• _Data to process_:
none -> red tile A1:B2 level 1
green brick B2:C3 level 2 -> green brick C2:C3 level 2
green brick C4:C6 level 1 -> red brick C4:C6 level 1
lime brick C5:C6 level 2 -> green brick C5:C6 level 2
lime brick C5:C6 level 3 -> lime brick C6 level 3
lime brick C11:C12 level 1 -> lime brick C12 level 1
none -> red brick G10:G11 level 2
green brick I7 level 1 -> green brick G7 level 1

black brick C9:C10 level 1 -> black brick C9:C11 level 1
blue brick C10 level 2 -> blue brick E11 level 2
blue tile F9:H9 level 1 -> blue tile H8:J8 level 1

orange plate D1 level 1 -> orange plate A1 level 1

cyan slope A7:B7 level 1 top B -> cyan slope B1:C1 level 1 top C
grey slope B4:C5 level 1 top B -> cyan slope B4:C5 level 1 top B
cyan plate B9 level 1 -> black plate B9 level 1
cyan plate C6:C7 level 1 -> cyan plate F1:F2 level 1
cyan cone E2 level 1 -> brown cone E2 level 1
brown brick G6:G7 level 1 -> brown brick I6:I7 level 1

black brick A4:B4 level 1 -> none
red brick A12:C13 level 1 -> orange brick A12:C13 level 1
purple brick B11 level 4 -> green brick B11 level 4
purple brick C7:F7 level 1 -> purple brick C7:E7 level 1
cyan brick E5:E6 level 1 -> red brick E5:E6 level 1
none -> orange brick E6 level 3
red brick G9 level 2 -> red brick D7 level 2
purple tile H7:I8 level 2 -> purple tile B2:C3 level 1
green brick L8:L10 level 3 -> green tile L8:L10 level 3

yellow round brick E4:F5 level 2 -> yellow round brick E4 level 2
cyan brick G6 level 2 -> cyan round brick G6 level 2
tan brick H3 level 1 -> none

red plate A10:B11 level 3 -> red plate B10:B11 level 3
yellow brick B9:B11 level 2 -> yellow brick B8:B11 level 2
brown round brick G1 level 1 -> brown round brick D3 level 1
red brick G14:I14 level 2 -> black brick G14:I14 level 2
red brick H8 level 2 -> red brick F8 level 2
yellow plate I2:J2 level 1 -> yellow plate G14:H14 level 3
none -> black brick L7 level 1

• _Problem requirements_: Copy out the lines beginning at the one that contains "yellow brick B9:B11". Stop at the final line of the data, and include it.

• _Answer to this task_:
yellow brick B9:B11 level 2 -> yellow brick B8:B11 level 2
brown round brick G1 level 1 -> brown round brick D3 level 1
red brick G14:I14 level 2 -> black brick G14:I14 level 2
red brick H8 level 2 -> red brick F8 level 2
yellow plate I2:J2 level 1 -> yellow plate G14:H14 level 3
none -> black brick L7 level 1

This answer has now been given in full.